Activity: Return only the lines from the one containing "cyan brick E8" to the end of the material, with each one exactly as it appears.

Data excerpt:
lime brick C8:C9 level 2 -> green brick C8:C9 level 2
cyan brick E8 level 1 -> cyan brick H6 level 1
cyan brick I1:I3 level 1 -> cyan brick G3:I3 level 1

Response area:
cyan brick E8 level 1 -> cyan brick H6 level 1
cyan brick I1:I3 level 1 -> cyan brick G3:I3 level 1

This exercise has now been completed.